+++ RECORD EXTRACTS

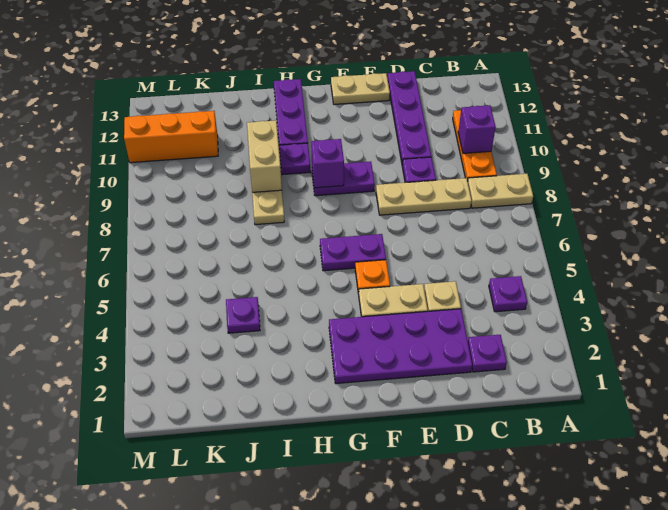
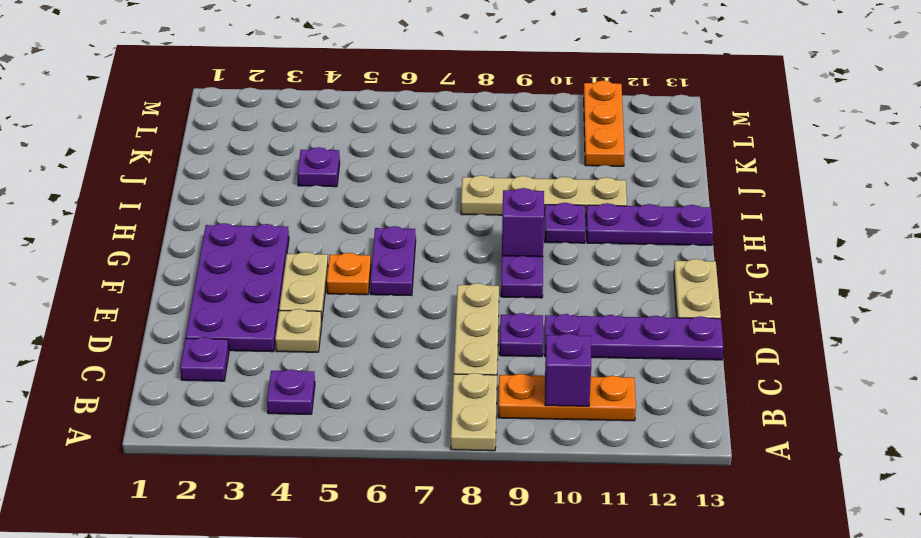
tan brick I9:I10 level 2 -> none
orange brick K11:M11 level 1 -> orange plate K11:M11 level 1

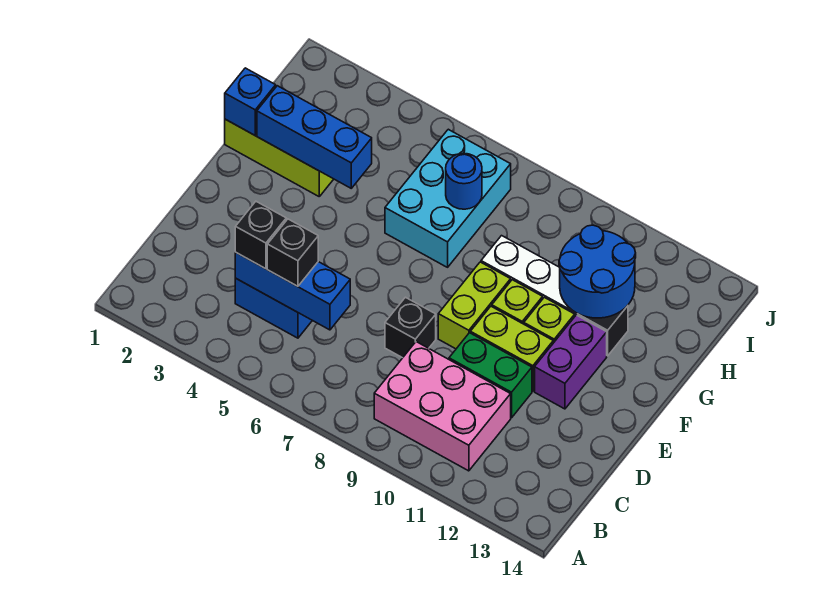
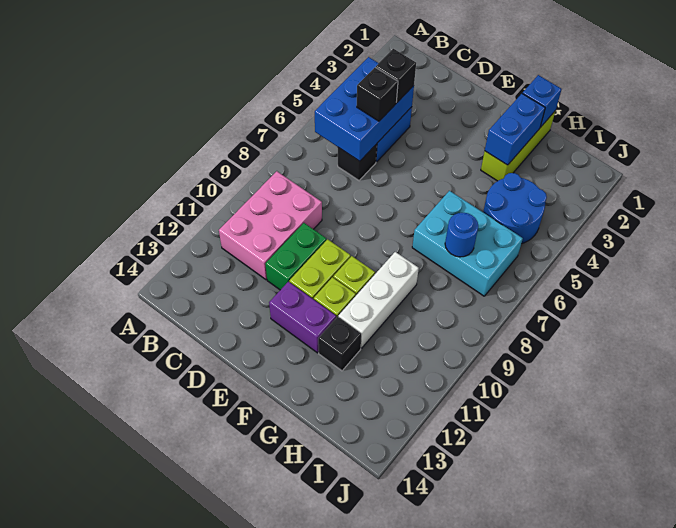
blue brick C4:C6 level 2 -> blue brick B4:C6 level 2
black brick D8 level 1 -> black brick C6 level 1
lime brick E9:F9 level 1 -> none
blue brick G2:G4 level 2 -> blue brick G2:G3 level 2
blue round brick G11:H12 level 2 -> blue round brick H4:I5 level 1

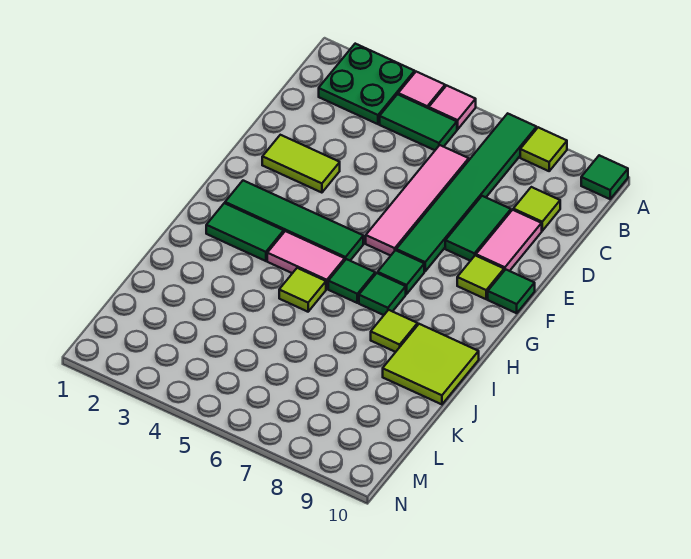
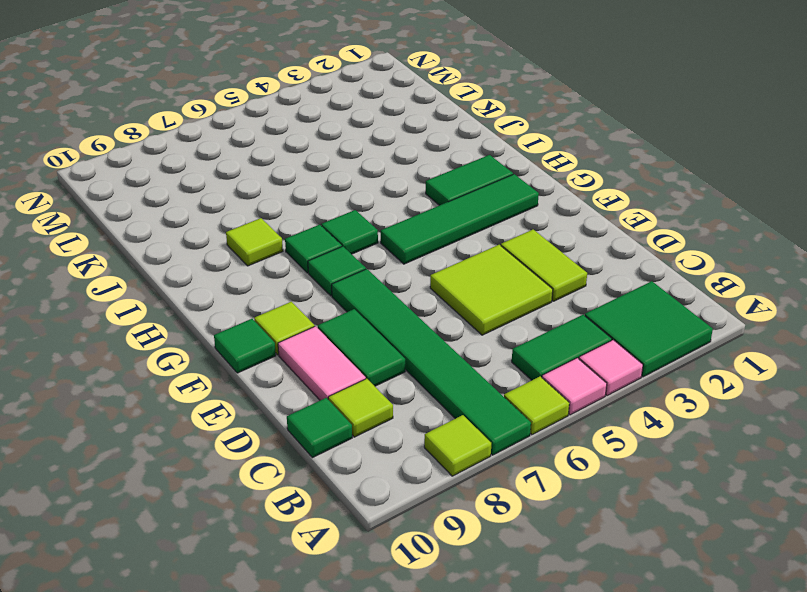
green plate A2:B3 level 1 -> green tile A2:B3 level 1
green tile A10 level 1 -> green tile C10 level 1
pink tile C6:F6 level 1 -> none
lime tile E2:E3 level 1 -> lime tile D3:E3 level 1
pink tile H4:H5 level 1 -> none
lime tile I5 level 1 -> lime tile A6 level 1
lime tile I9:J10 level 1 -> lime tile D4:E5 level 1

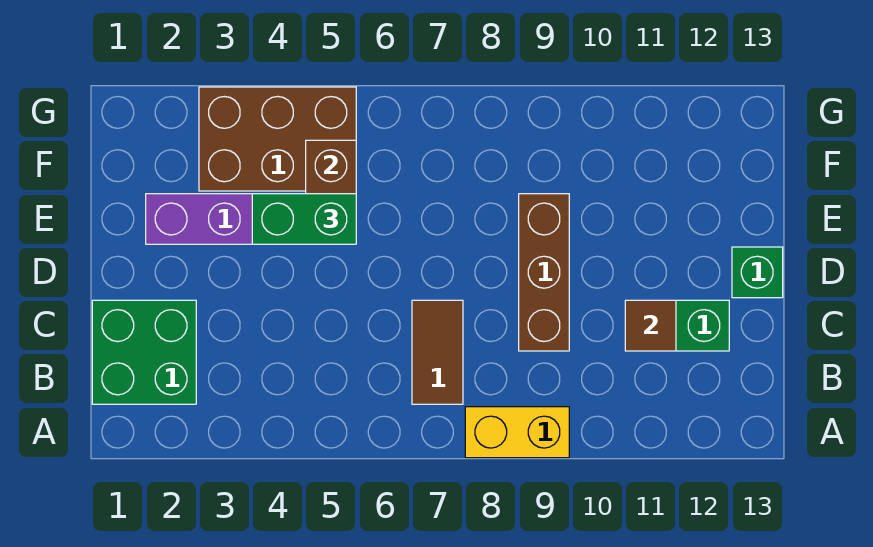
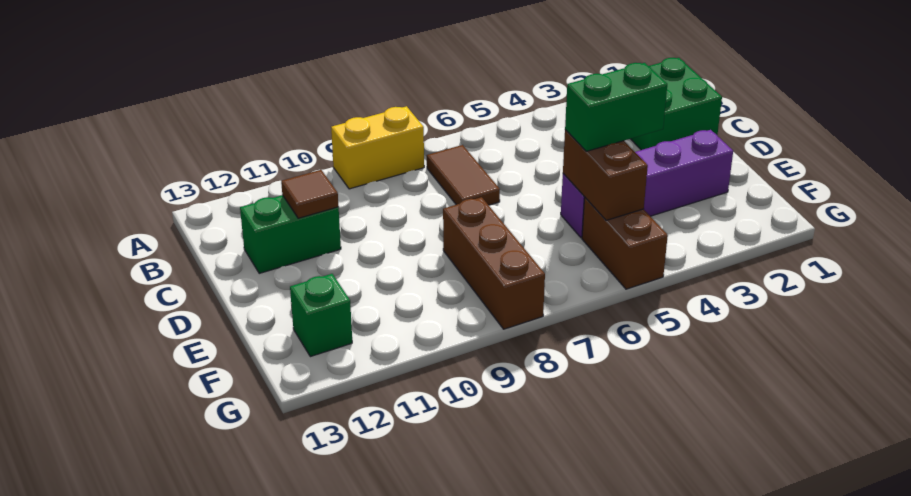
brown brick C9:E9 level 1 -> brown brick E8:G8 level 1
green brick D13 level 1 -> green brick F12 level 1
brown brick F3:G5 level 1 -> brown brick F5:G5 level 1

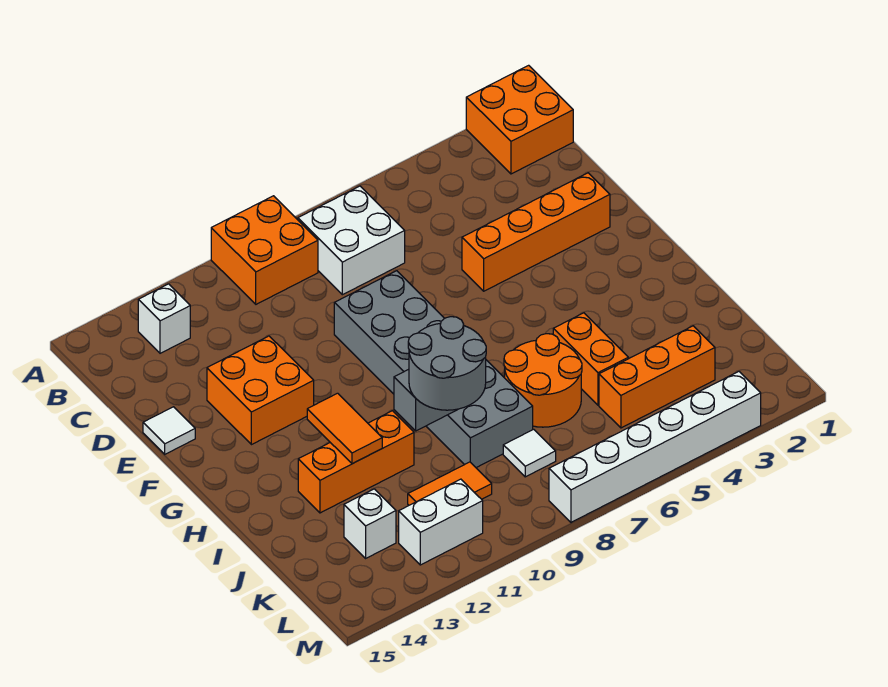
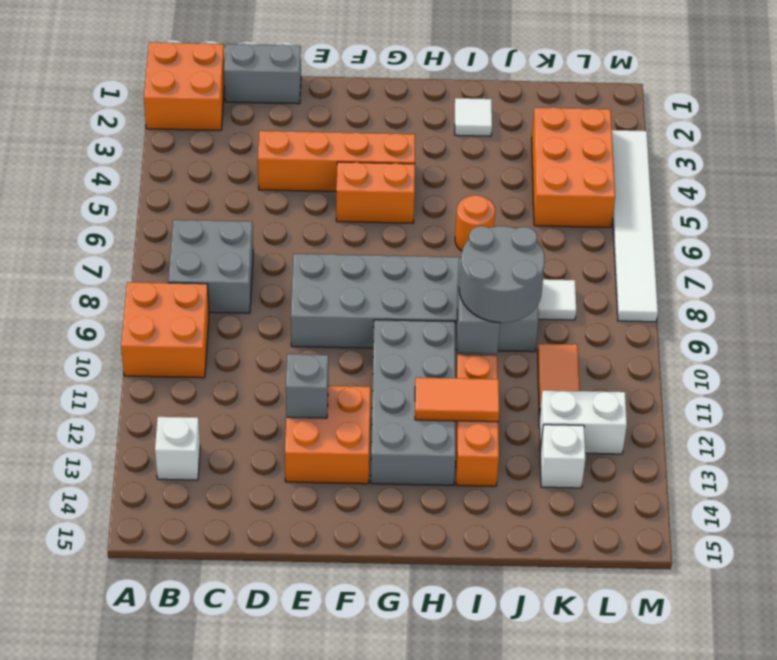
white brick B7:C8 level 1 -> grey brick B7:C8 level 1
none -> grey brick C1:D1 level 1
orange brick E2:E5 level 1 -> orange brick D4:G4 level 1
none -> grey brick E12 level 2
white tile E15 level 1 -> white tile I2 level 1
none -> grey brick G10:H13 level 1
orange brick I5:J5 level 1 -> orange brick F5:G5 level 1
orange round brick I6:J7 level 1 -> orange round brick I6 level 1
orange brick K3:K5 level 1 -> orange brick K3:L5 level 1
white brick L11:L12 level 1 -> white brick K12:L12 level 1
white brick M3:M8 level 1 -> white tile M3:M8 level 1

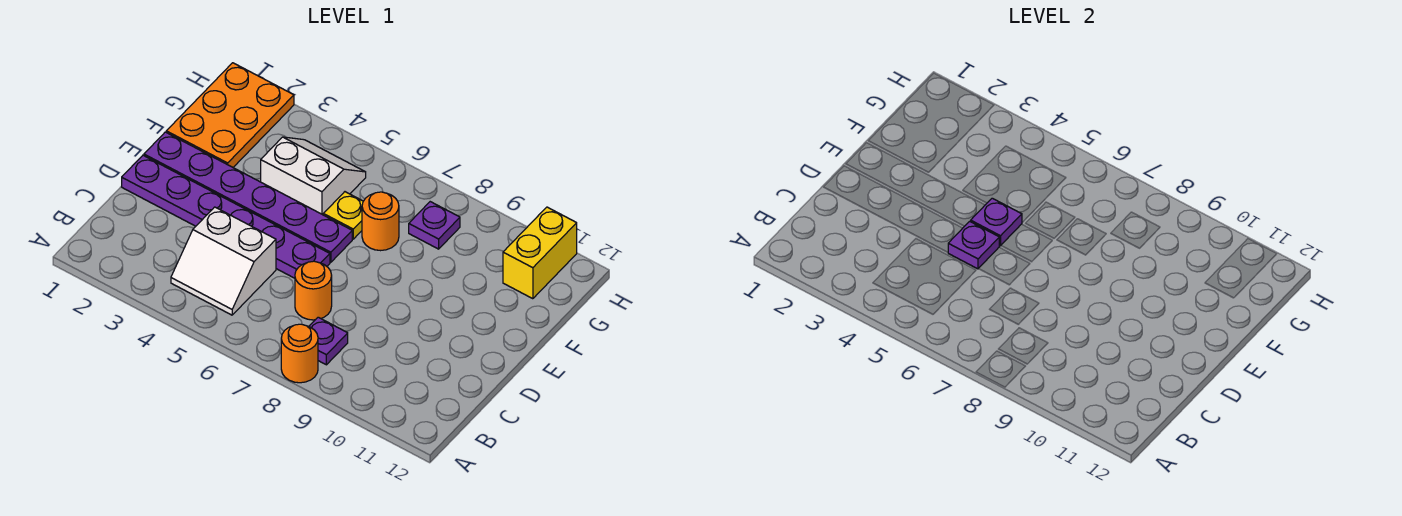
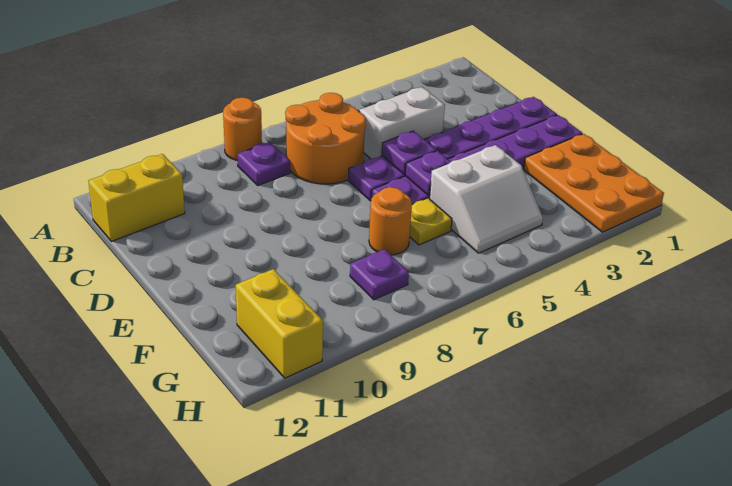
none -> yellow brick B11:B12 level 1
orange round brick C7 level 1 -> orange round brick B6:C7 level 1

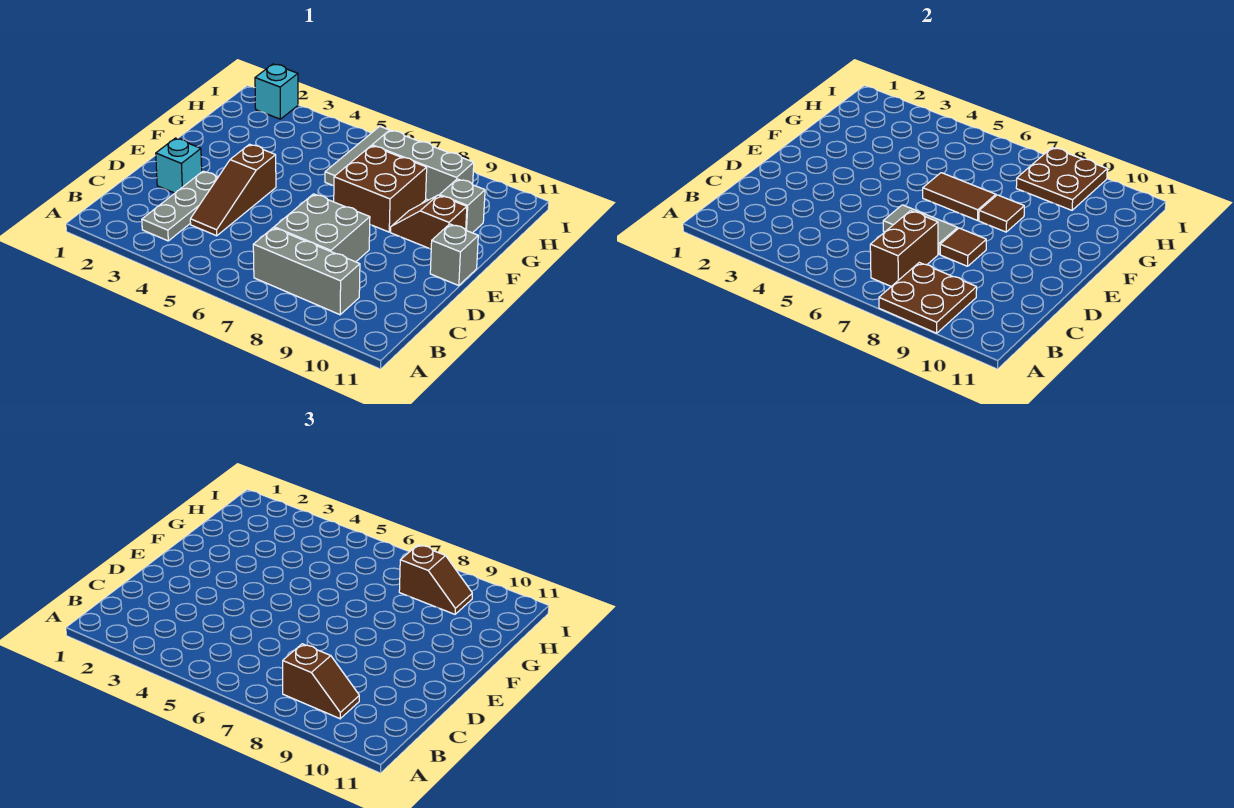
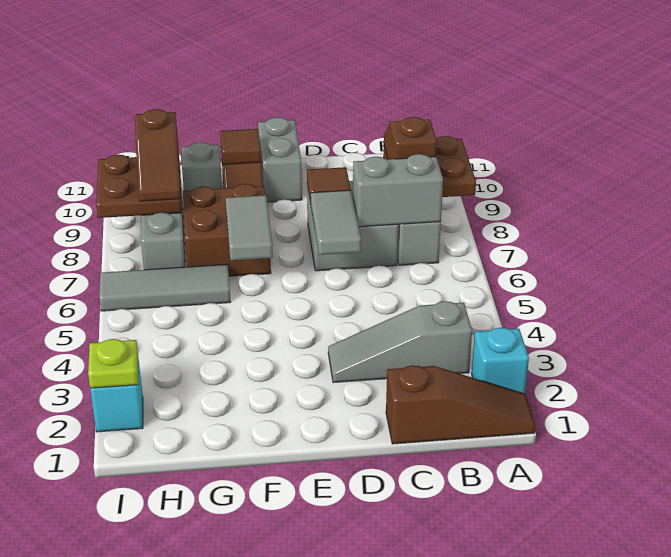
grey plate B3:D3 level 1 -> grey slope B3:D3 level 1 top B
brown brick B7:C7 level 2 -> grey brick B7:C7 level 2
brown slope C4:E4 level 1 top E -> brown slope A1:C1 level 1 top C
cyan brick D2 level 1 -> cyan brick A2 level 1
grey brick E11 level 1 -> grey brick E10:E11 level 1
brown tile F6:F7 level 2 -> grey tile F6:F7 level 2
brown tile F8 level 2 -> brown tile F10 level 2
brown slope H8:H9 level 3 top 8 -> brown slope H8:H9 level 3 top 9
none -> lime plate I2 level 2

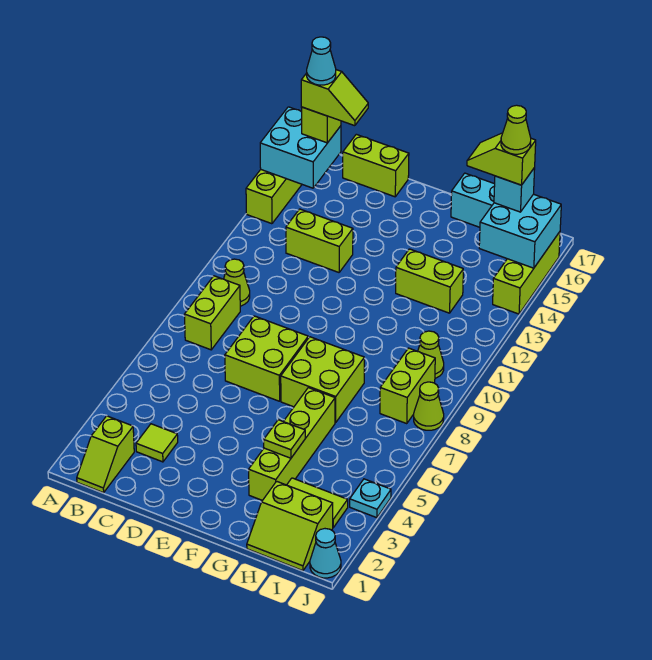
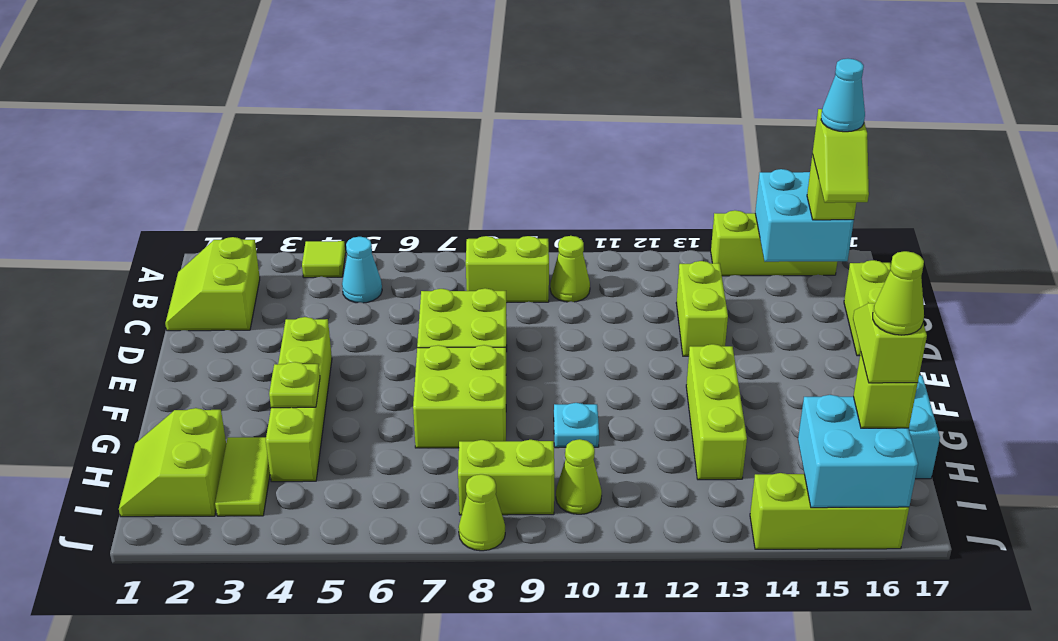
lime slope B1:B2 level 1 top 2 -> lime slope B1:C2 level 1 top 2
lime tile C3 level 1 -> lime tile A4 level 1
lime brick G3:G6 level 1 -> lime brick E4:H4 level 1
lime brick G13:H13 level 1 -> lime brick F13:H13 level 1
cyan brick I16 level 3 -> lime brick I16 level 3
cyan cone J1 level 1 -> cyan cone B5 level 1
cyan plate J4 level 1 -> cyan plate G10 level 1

++++++

EXERCISE
Scan the records for lines that hold "slope", and reproduce each one you find.

RESULT BELOW
grey plate B3:D3 level 1 -> grey slope B3:D3 level 1 top B
brown slope C4:E4 level 1 top E -> brown slope A1:C1 level 1 top C
brown slope H8:H9 level 3 top 8 -> brown slope H8:H9 level 3 top 9
lime slope B1:B2 level 1 top 2 -> lime slope B1:C2 level 1 top 2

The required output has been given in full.